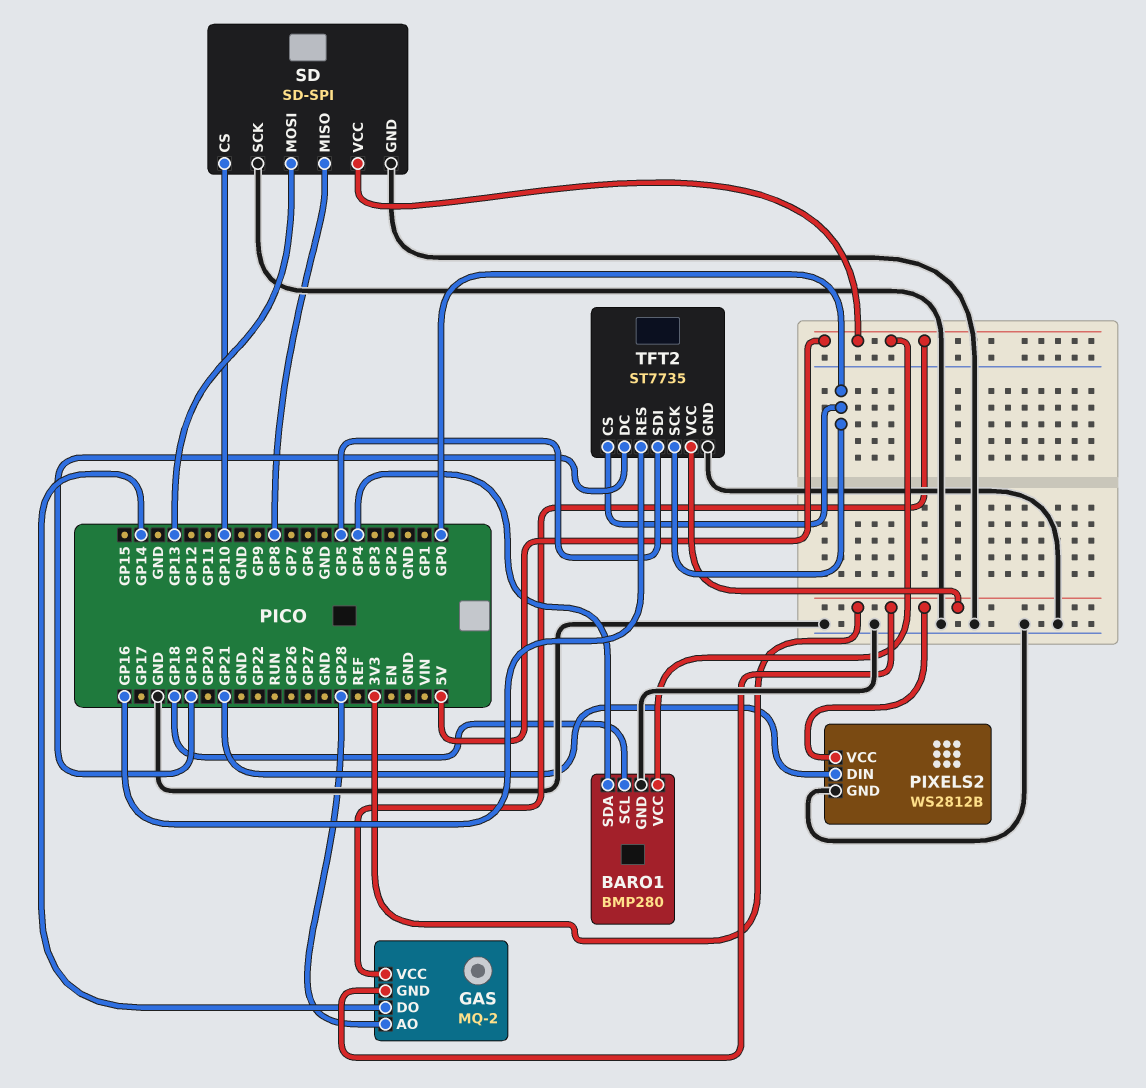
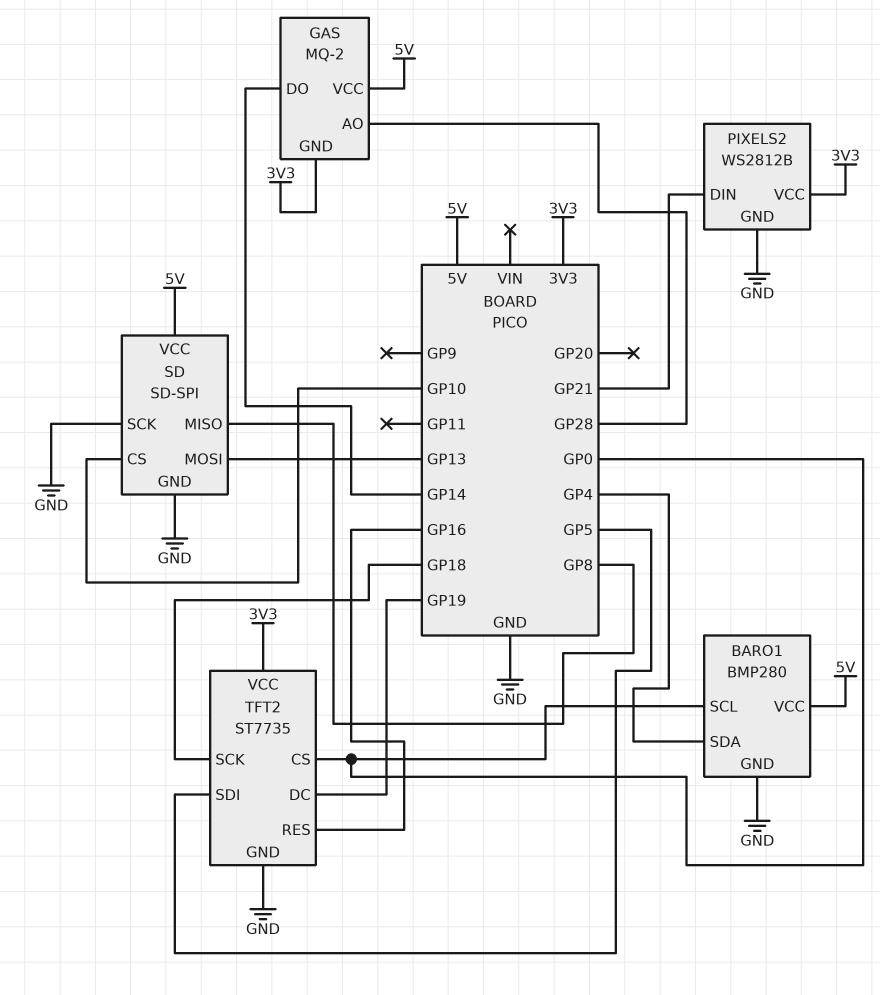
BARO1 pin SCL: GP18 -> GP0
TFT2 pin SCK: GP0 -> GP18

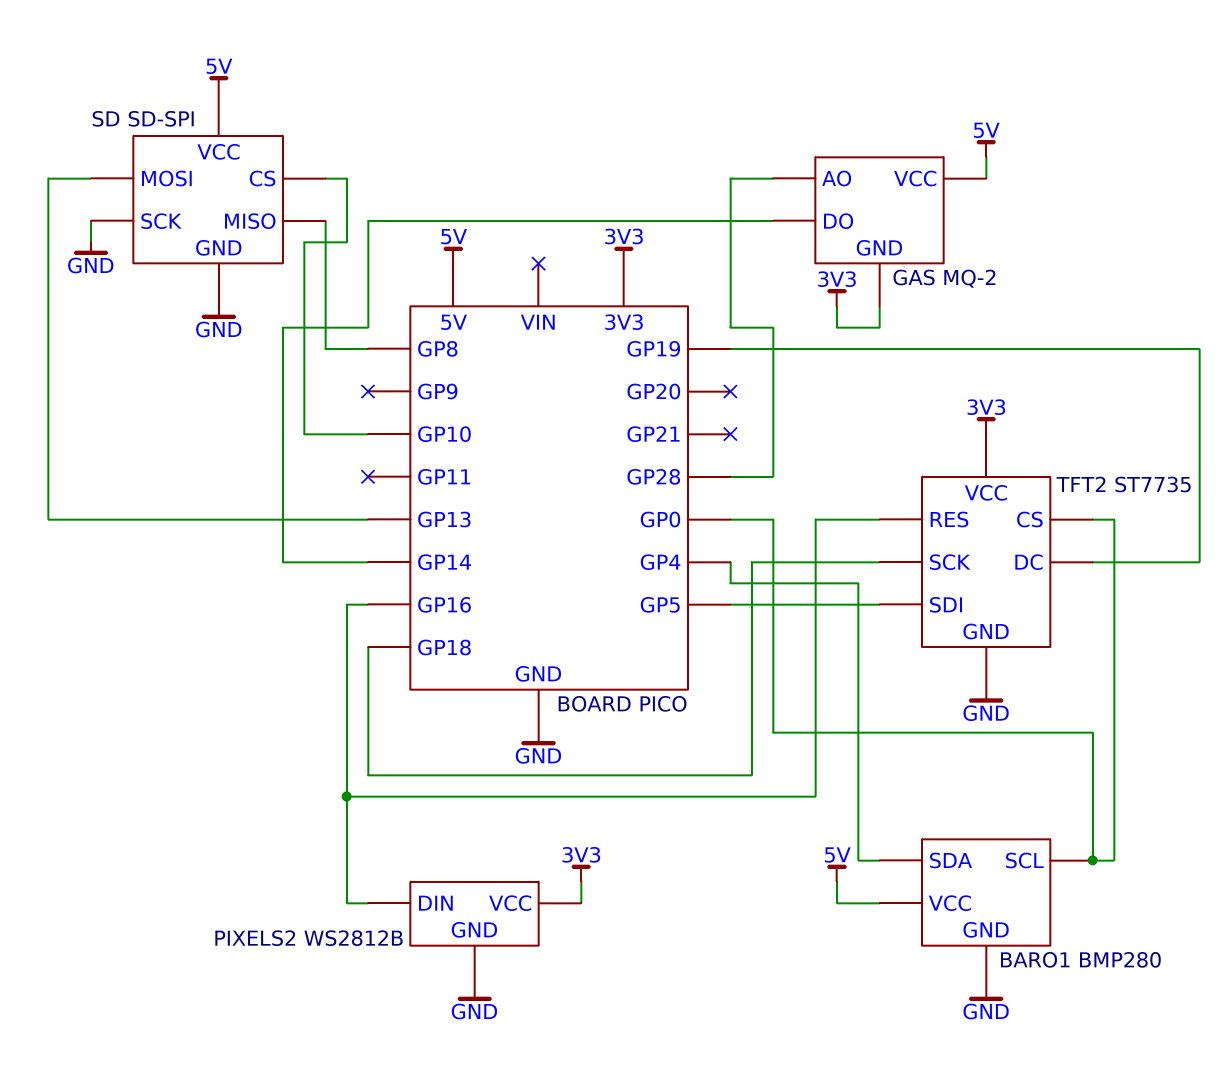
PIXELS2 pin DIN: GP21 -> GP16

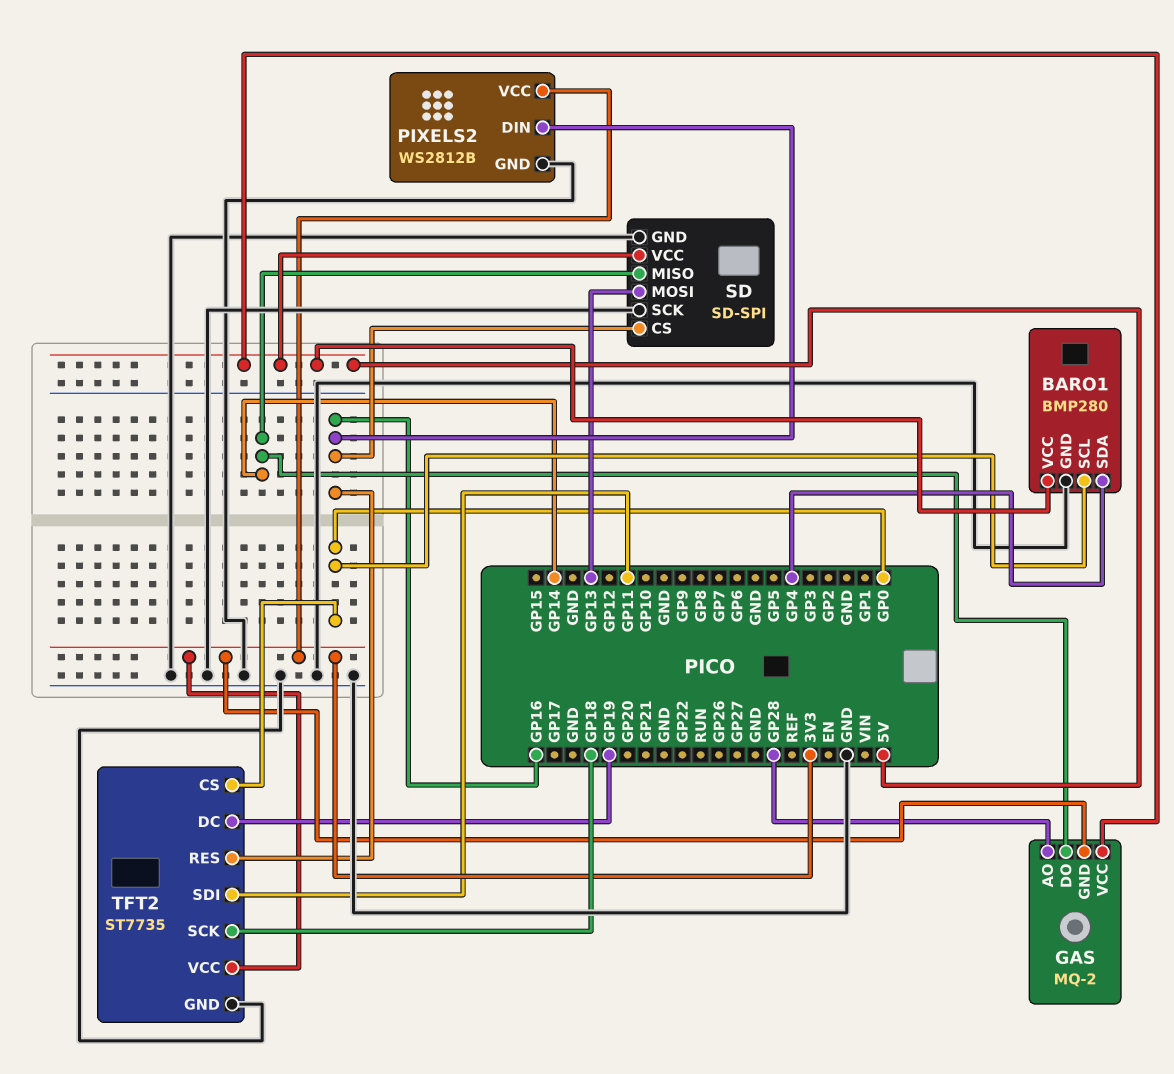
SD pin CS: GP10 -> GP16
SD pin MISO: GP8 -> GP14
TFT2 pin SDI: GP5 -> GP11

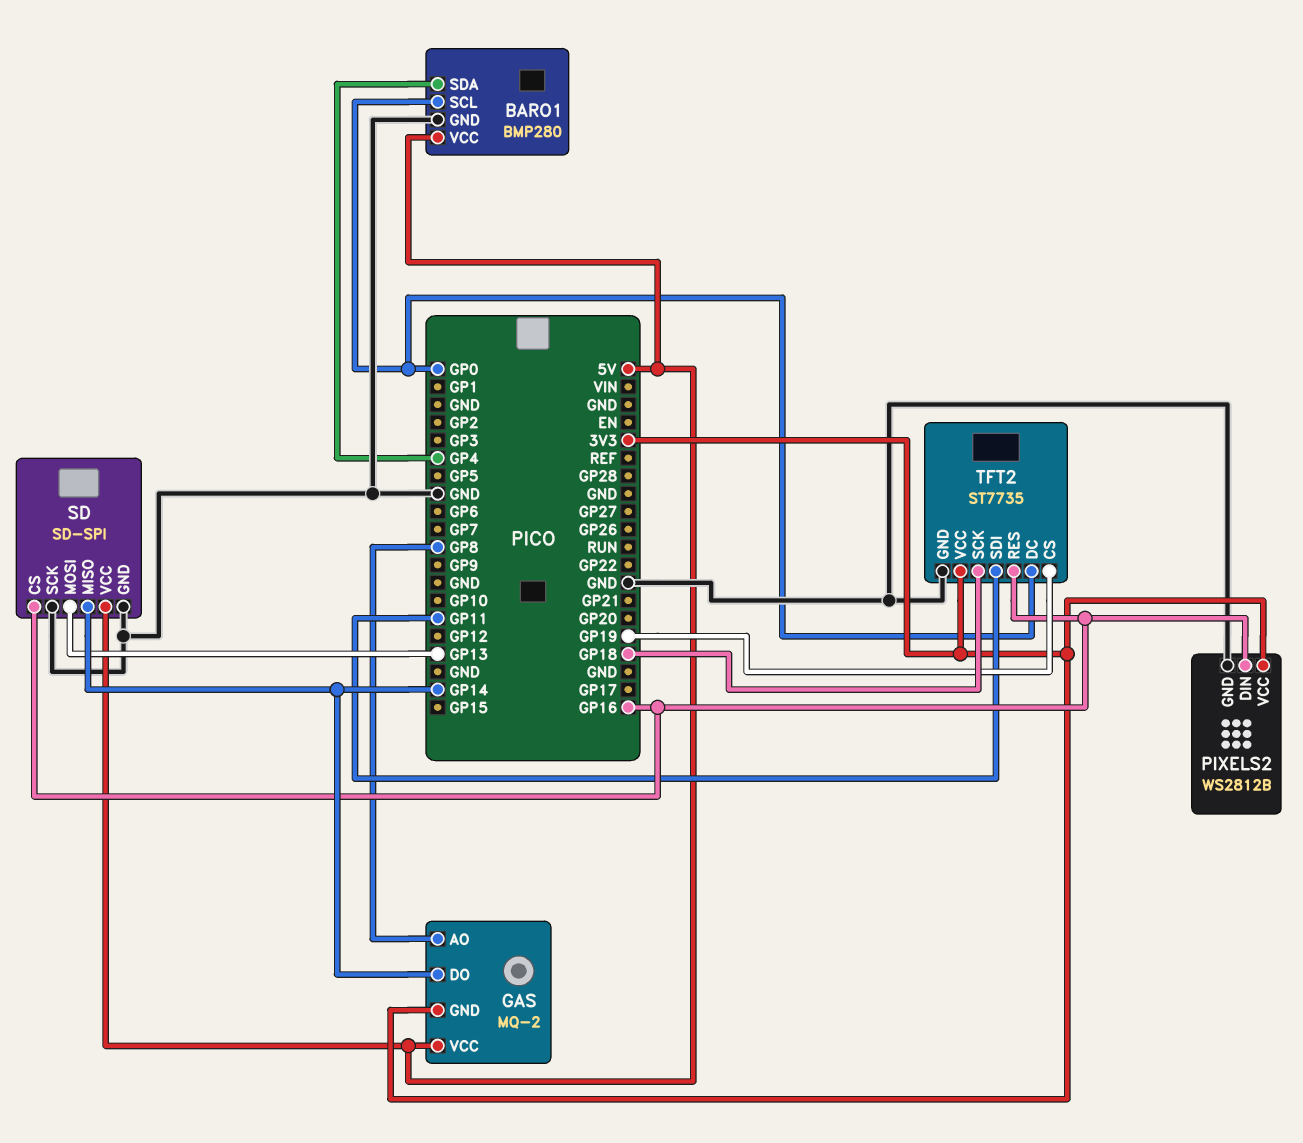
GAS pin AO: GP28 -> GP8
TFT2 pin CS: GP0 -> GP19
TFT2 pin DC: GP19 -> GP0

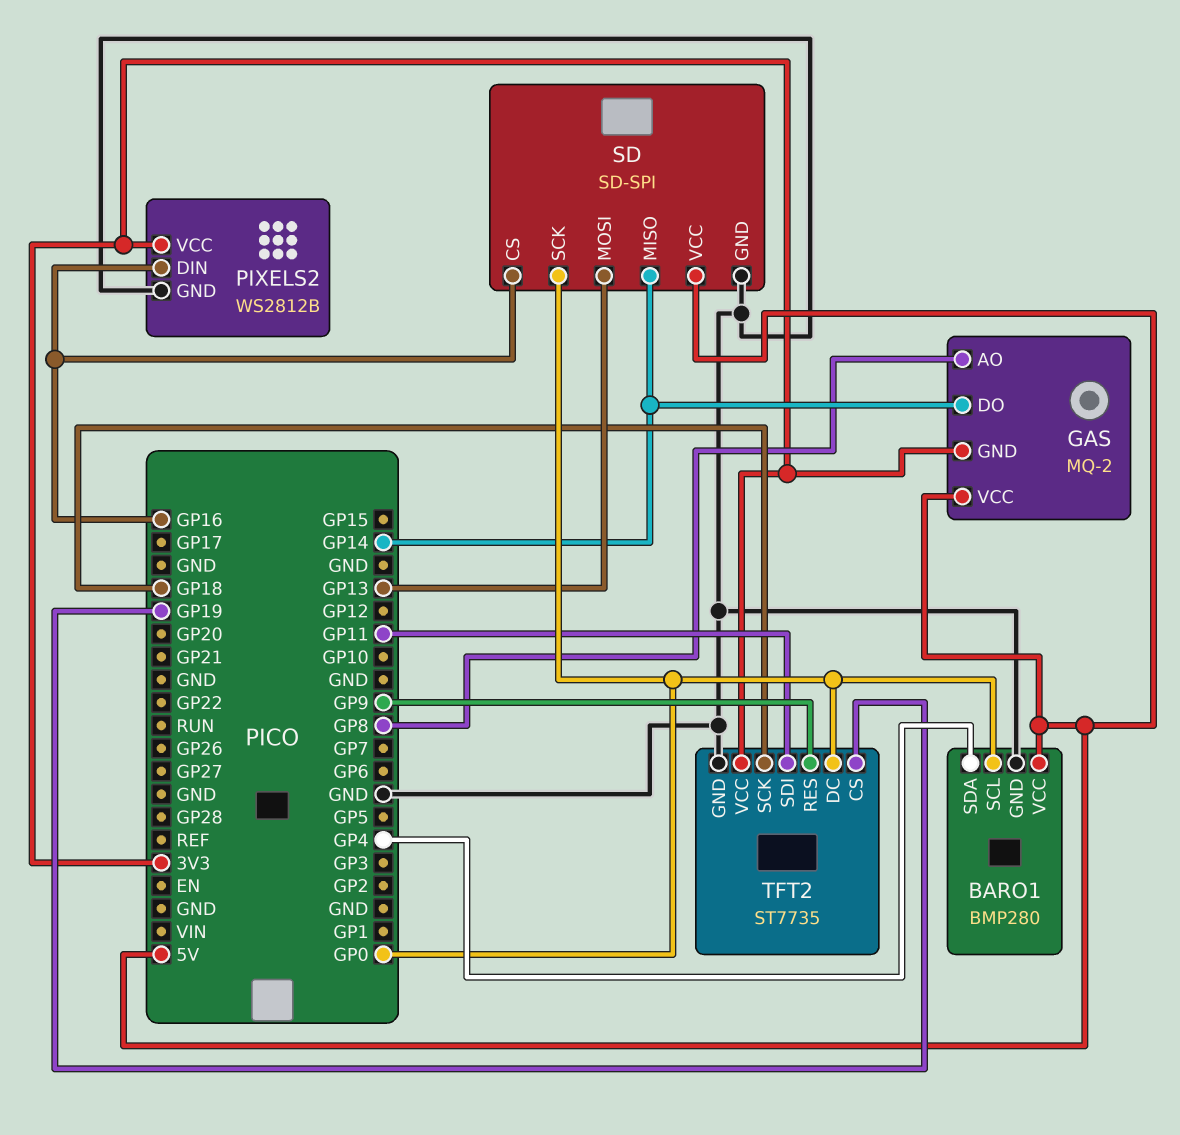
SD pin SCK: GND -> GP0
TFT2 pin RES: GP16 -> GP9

DESCRIPTION OF THE TASK :: The output should be the material above, copied exactly, without its pictures.

ANSWER AREA ::
BARO1 pin SCL: GP18 -> GP0
TFT2 pin SCK: GP0 -> GP18

PIXELS2 pin DIN: GP21 -> GP16

SD pin CS: GP10 -> GP16
SD pin MISO: GP8 -> GP14
TFT2 pin SDI: GP5 -> GP11

GAS pin AO: GP28 -> GP8
TFT2 pin CS: GP0 -> GP19
TFT2 pin DC: GP19 -> GP0

SD pin SCK: GND -> GP0
TFT2 pin RES: GP16 -> GP9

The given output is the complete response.